== Work request ==
Transcription of the full listing is required, character for character.

== Data section ==
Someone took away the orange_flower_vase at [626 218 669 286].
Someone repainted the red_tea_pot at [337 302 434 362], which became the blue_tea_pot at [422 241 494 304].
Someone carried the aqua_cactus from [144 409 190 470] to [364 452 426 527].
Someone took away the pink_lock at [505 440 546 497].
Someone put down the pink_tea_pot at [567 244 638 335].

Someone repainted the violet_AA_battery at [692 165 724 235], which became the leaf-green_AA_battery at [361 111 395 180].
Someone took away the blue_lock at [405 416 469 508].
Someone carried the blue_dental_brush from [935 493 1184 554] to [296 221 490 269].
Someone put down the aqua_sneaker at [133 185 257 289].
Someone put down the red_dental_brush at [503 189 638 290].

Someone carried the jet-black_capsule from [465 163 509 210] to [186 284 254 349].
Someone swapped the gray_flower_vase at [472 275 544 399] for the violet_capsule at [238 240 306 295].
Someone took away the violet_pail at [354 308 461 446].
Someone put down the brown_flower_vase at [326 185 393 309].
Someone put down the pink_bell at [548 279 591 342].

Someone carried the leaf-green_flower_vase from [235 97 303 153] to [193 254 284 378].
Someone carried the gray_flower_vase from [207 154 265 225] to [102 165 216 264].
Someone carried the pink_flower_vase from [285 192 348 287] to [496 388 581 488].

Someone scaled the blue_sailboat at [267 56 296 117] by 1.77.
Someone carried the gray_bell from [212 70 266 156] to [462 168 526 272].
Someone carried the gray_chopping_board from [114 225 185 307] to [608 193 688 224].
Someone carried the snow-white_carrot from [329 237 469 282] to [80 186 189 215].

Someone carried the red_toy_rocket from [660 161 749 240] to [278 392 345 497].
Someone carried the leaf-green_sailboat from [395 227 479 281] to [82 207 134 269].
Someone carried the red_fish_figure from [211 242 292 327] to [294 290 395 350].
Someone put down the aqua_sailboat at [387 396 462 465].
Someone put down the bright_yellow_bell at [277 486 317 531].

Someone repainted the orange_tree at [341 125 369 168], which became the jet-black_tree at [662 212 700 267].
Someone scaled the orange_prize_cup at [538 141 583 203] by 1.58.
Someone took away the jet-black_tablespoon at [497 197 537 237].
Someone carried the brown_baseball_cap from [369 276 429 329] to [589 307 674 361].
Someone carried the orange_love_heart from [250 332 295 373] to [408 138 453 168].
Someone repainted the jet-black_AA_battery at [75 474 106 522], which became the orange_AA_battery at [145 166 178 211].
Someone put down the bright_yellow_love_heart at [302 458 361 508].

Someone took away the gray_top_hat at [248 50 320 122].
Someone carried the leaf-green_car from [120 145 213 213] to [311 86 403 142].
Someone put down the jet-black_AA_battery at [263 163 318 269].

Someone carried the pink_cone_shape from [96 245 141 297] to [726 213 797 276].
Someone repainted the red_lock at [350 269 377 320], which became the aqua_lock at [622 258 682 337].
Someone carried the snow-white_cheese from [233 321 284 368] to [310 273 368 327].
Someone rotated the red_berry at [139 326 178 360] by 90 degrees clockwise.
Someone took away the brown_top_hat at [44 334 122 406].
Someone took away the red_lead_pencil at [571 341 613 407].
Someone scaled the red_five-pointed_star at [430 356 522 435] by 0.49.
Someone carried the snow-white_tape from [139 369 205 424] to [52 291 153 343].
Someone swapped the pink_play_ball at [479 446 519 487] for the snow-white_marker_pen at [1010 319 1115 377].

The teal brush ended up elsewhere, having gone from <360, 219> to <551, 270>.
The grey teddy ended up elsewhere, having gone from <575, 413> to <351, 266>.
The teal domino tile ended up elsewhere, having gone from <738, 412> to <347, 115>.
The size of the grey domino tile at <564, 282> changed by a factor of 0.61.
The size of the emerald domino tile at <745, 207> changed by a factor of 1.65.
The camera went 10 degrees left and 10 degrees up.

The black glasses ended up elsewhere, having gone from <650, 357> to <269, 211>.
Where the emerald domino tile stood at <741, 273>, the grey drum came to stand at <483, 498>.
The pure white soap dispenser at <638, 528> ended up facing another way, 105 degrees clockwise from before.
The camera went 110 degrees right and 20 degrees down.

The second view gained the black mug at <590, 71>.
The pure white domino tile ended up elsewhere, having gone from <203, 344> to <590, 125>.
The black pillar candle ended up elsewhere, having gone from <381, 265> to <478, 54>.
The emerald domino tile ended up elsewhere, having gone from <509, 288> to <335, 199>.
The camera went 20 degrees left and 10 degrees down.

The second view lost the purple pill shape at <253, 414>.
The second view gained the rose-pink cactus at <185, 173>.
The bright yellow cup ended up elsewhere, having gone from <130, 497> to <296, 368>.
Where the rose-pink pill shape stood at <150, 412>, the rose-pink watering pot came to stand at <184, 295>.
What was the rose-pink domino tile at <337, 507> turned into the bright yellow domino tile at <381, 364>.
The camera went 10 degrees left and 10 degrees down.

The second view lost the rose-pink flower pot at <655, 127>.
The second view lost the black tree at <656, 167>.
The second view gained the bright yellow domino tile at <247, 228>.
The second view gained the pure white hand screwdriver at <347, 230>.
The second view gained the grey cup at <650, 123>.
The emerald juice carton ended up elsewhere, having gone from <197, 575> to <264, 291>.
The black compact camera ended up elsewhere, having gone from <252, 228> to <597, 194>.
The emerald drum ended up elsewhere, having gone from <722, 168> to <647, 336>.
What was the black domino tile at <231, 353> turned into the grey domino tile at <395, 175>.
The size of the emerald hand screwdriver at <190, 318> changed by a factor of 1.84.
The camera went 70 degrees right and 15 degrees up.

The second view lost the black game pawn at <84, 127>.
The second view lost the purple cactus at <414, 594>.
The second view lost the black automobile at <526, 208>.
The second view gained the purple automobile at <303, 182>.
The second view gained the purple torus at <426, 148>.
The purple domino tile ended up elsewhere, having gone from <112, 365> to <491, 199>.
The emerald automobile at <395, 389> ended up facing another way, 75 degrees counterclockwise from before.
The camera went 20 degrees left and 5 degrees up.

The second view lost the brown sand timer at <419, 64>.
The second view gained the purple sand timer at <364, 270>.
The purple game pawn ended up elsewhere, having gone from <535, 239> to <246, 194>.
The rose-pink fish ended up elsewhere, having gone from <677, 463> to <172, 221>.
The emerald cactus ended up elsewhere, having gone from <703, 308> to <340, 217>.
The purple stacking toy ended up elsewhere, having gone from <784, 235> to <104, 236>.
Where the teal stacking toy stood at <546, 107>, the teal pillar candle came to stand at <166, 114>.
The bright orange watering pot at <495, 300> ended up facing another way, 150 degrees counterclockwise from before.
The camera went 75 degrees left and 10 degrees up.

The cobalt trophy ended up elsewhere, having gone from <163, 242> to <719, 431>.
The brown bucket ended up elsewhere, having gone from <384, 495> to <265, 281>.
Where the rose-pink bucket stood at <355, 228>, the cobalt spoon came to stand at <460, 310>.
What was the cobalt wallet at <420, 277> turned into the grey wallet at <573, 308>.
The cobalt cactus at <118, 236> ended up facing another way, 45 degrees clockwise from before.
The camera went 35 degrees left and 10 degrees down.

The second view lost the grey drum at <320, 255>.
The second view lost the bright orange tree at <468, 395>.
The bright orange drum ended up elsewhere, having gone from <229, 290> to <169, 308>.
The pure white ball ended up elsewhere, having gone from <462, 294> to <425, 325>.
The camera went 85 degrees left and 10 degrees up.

== Expected answer ==
Someone took away the orange_flower_vase at [626 218 669 286].
Someone repainted the red_tea_pot at [337 302 434 362], which became the blue_tea_pot at [422 241 494 304].
Someone carried the aqua_cactus from [144 409 190 470] to [364 452 426 527].
Someone took away the pink_lock at [505 440 546 497].
Someone put down the pink_tea_pot at [567 244 638 335].

Someone repainted the violet_AA_battery at [692 165 724 235], which became the leaf-green_AA_battery at [361 111 395 180].
Someone took away the blue_lock at [405 416 469 508].
Someone carried the blue_dental_brush from [935 493 1184 554] to [296 221 490 269].
Someone put down the aqua_sneaker at [133 185 257 289].
Someone put down the red_dental_brush at [503 189 638 290].

Someone carried the jet-black_capsule from [465 163 509 210] to [186 284 254 349].
Someone swapped the gray_flower_vase at [472 275 544 399] for the violet_capsule at [238 240 306 295].
Someone took away the violet_pail at [354 308 461 446].
Someone put down the brown_flower_vase at [326 185 393 309].
Someone put down the pink_bell at [548 279 591 342].

Someone carried the leaf-green_flower_vase from [235 97 303 153] to [193 254 284 378].
Someone carried the gray_flower_vase from [207 154 265 225] to [102 165 216 264].
Someone carried the pink_flower_vase from [285 192 348 287] to [496 388 581 488].

Someone scaled the blue_sailboat at [267 56 296 117] by 1.77.
Someone carried the gray_bell from [212 70 266 156] to [462 168 526 272].
Someone carried the gray_chopping_board from [114 225 185 307] to [608 193 688 224].
Someone carried the snow-white_carrot from [329 237 469 282] to [80 186 189 215].

Someone carried the red_toy_rocket from [660 161 749 240] to [278 392 345 497].
Someone carried the leaf-green_sailboat from [395 227 479 281] to [82 207 134 269].
Someone carried the red_fish_figure from [211 242 292 327] to [294 290 395 350].
Someone put down the aqua_sailboat at [387 396 462 465].
Someone put down the bright_yellow_bell at [277 486 317 531].

Someone repainted the orange_tree at [341 125 369 168], which became the jet-black_tree at [662 212 700 267].
Someone scaled the orange_prize_cup at [538 141 583 203] by 1.58.
Someone took away the jet-black_tablespoon at [497 197 537 237].
Someone carried the brown_baseball_cap from [369 276 429 329] to [589 307 674 361].
Someone carried the orange_love_heart from [250 332 295 373] to [408 138 453 168].
Someone repainted the jet-black_AA_battery at [75 474 106 522], which became the orange_AA_battery at [145 166 178 211].
Someone put down the bright_yellow_love_heart at [302 458 361 508].

Someone took away the gray_top_hat at [248 50 320 122].
Someone carried the leaf-green_car from [120 145 213 213] to [311 86 403 142].
Someone put down the jet-black_AA_battery at [263 163 318 269].

Someone carried the pink_cone_shape from [96 245 141 297] to [726 213 797 276].
Someone repainted the red_lock at [350 269 377 320], which became the aqua_lock at [622 258 682 337].
Someone carried the snow-white_cheese from [233 321 284 368] to [310 273 368 327].
Someone rotated the red_berry at [139 326 178 360] by 90 degrees clockwise.
Someone took away the brown_top_hat at [44 334 122 406].
Someone took away the red_lead_pencil at [571 341 613 407].
Someone scaled the red_five-pointed_star at [430 356 522 435] by 0.49.
Someone carried the snow-white_tape from [139 369 205 424] to [52 291 153 343].
Someone swapped the pink_play_ball at [479 446 519 487] for the snow-white_marker_pen at [1010 319 1115 377].

The teal brush ended up elsewhere, having gone from <360, 219> to <551, 270>.
The grey teddy ended up elsewhere, having gone from <575, 413> to <351, 266>.
The teal domino tile ended up elsewhere, having gone from <738, 412> to <347, 115>.
The size of the grey domino tile at <564, 282> changed by a factor of 0.61.
The size of the emerald domino tile at <745, 207> changed by a factor of 1.65.
The camera went 10 degrees left and 10 degrees up.

The black glasses ended up elsewhere, having gone from <650, 357> to <269, 211>.
Where the emerald domino tile stood at <741, 273>, the grey drum came to stand at <483, 498>.
The pure white soap dispenser at <638, 528> ended up facing another way, 105 degrees clockwise from before.
The camera went 110 degrees right and 20 degrees down.

The second view gained the black mug at <590, 71>.
The pure white domino tile ended up elsewhere, having gone from <203, 344> to <590, 125>.
The black pillar candle ended up elsewhere, having gone from <381, 265> to <478, 54>.
The emerald domino tile ended up elsewhere, having gone from <509, 288> to <335, 199>.
The camera went 20 degrees left and 10 degrees down.

The second view lost the purple pill shape at <253, 414>.
The second view gained the rose-pink cactus at <185, 173>.
The bright yellow cup ended up elsewhere, having gone from <130, 497> to <296, 368>.
Where the rose-pink pill shape stood at <150, 412>, the rose-pink watering pot came to stand at <184, 295>.
What was the rose-pink domino tile at <337, 507> turned into the bright yellow domino tile at <381, 364>.
The camera went 10 degrees left and 10 degrees down.

The second view lost the rose-pink flower pot at <655, 127>.
The second view lost the black tree at <656, 167>.
The second view gained the bright yellow domino tile at <247, 228>.
The second view gained the pure white hand screwdriver at <347, 230>.
The second view gained the grey cup at <650, 123>.
The emerald juice carton ended up elsewhere, having gone from <197, 575> to <264, 291>.
The black compact camera ended up elsewhere, having gone from <252, 228> to <597, 194>.
The emerald drum ended up elsewhere, having gone from <722, 168> to <647, 336>.
What was the black domino tile at <231, 353> turned into the grey domino tile at <395, 175>.
The size of the emerald hand screwdriver at <190, 318> changed by a factor of 1.84.
The camera went 70 degrees right and 15 degrees up.

The second view lost the black game pawn at <84, 127>.
The second view lost the purple cactus at <414, 594>.
The second view lost the black automobile at <526, 208>.
The second view gained the purple automobile at <303, 182>.
The second view gained the purple torus at <426, 148>.
The purple domino tile ended up elsewhere, having gone from <112, 365> to <491, 199>.
The emerald automobile at <395, 389> ended up facing another way, 75 degrees counterclockwise from before.
The camera went 20 degrees left and 5 degrees up.

The second view lost the brown sand timer at <419, 64>.
The second view gained the purple sand timer at <364, 270>.
The purple game pawn ended up elsewhere, having gone from <535, 239> to <246, 194>.
The rose-pink fish ended up elsewhere, having gone from <677, 463> to <172, 221>.
The emerald cactus ended up elsewhere, having gone from <703, 308> to <340, 217>.
The purple stacking toy ended up elsewhere, having gone from <784, 235> to <104, 236>.
Where the teal stacking toy stood at <546, 107>, the teal pillar candle came to stand at <166, 114>.
The bright orange watering pot at <495, 300> ended up facing another way, 150 degrees counterclockwise from before.
The camera went 75 degrees left and 10 degrees up.

The cobalt trophy ended up elsewhere, having gone from <163, 242> to <719, 431>.
The brown bucket ended up elsewhere, having gone from <384, 495> to <265, 281>.
Where the rose-pink bucket stood at <355, 228>, the cobalt spoon came to stand at <460, 310>.
What was the cobalt wallet at <420, 277> turned into the grey wallet at <573, 308>.
The cobalt cactus at <118, 236> ended up facing another way, 45 degrees clockwise from before.
The camera went 35 degrees left and 10 degrees down.

The second view lost the grey drum at <320, 255>.
The second view lost the bright orange tree at <468, 395>.
The bright orange drum ended up elsewhere, having gone from <229, 290> to <169, 308>.
The pure white ball ended up elsewhere, having gone from <462, 294> to <425, 325>.
The camera went 85 degrees left and 10 degrees up.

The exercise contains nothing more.